● **ABOUT THIS TASK**: Go over the material below and report every line that contains the word "AGND".
RECORDS SUPPLIED below:
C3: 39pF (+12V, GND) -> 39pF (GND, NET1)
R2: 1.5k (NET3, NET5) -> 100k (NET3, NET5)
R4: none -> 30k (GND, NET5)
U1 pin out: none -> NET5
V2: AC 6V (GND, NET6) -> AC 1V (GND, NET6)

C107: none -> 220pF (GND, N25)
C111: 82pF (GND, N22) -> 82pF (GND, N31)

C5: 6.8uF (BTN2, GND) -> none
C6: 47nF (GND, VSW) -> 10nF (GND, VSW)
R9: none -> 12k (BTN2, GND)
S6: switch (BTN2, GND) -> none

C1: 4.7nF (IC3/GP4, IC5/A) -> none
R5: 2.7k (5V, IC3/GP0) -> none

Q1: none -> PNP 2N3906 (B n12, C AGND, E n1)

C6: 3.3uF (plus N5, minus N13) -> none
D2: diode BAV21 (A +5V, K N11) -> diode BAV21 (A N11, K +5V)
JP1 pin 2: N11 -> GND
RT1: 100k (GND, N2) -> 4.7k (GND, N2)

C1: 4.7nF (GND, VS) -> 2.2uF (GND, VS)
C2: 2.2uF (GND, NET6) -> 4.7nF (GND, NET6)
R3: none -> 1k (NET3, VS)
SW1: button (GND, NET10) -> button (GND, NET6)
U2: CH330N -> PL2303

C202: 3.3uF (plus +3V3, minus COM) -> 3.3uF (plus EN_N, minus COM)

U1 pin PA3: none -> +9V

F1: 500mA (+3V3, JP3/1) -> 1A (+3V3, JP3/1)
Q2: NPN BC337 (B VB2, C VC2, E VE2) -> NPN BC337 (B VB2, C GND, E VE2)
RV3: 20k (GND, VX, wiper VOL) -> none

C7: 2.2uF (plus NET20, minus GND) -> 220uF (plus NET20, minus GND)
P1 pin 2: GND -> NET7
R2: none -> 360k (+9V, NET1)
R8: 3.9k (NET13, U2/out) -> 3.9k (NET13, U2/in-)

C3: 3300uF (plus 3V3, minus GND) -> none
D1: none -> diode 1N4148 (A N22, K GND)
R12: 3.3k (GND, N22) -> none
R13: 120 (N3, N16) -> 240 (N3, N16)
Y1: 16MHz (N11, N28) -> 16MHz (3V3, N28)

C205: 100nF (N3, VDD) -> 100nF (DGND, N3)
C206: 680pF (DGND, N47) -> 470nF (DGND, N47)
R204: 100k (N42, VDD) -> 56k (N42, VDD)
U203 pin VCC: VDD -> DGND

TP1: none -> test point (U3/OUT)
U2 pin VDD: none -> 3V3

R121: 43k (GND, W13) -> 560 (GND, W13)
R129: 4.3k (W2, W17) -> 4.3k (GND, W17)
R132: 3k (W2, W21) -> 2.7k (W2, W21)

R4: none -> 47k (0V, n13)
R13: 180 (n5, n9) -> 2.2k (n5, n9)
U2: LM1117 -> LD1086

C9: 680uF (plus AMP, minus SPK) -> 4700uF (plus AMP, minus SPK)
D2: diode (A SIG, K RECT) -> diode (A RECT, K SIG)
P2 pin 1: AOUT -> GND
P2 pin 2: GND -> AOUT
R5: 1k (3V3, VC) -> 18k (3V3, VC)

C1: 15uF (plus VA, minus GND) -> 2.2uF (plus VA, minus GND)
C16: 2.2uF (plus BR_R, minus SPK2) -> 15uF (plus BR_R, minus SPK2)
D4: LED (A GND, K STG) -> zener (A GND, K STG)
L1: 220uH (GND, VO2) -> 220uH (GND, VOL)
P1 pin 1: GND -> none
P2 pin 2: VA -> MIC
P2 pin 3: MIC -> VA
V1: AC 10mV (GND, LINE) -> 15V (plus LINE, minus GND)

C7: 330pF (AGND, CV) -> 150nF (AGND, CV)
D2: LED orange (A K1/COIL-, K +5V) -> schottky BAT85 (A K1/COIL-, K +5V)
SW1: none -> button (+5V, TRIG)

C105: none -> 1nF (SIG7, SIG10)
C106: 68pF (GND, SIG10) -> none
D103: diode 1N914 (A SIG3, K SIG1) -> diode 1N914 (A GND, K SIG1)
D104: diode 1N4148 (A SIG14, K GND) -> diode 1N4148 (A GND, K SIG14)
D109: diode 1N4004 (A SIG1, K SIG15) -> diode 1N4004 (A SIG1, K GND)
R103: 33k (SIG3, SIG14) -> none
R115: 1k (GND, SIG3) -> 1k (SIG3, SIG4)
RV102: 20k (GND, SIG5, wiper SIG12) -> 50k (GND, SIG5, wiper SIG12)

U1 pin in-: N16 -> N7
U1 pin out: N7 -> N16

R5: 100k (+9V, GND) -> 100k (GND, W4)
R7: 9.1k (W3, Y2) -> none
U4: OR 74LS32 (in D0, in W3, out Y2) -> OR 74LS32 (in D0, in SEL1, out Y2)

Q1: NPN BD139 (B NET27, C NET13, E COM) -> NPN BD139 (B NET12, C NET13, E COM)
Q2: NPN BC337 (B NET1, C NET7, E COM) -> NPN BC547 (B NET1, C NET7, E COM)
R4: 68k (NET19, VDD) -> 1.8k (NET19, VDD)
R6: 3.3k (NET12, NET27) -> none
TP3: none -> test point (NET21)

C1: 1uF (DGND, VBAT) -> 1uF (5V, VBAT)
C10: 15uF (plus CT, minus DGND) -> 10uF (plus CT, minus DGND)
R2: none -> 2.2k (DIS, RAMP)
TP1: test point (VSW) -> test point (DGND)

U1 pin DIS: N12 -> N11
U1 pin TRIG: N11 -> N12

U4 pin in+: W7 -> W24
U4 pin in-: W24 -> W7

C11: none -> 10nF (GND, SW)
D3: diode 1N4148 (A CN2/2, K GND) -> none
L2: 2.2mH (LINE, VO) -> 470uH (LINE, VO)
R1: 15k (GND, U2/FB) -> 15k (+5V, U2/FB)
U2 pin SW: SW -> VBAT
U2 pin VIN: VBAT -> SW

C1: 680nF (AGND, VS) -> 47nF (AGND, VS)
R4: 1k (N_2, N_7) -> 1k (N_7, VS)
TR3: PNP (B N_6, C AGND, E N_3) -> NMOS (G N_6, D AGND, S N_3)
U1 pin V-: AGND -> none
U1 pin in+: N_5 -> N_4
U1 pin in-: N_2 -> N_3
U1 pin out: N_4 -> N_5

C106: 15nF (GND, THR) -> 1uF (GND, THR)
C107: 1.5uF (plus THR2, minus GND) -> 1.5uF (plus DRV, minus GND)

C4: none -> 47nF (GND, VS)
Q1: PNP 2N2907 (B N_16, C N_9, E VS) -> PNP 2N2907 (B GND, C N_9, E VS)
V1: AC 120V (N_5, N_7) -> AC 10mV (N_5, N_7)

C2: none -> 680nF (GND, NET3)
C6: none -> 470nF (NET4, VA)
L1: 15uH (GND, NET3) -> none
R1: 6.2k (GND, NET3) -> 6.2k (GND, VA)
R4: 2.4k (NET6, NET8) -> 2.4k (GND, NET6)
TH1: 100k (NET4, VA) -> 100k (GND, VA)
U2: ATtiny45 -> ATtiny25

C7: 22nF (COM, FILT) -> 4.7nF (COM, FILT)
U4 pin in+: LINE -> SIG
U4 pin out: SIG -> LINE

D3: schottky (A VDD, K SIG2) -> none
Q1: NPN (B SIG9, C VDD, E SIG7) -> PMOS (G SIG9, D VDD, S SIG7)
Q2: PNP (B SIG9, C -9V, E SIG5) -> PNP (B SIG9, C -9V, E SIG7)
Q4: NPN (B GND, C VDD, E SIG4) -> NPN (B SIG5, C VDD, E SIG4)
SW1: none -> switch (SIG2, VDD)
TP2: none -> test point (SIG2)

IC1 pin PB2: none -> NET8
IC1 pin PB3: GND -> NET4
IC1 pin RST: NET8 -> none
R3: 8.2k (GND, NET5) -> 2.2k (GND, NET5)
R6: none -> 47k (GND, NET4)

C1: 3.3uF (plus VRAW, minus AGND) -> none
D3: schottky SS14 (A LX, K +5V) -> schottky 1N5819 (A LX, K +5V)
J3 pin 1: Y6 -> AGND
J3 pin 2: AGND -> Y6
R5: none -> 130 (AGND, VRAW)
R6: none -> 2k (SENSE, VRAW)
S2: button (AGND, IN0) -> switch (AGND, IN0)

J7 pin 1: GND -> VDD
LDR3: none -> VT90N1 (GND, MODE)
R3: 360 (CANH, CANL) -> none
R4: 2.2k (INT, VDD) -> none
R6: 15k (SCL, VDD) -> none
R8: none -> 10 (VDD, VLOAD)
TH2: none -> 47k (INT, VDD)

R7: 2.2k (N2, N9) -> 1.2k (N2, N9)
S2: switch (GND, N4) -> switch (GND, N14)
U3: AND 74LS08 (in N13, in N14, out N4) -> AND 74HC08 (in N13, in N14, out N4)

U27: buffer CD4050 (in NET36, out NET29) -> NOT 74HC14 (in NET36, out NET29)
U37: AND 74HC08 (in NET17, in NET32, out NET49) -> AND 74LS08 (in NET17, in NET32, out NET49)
End of RECORDS SUPPLIED.
● **ANSWER SECTION**:
Q1: none -> PNP 2N3906 (B n12, C AGND, E n1)
C7: 330pF (AGND, CV) -> 150nF (AGND, CV)
C1: 680nF (AGND, VS) -> 47nF (AGND, VS)
TR3: PNP (B N_6, C AGND, E N_3) -> NMOS (G N_6, D AGND, S N_3)
U1 pin V-: AGND -> none
C1: 3.3uF (plus VRAW, minus AGND) -> none
J3 pin 1: Y6 -> AGND
J3 pin 2: AGND -> Y6
R5: none -> 130 (AGND, VRAW)
S2: button (AGND, IN0) -> switch (AGND, IN0)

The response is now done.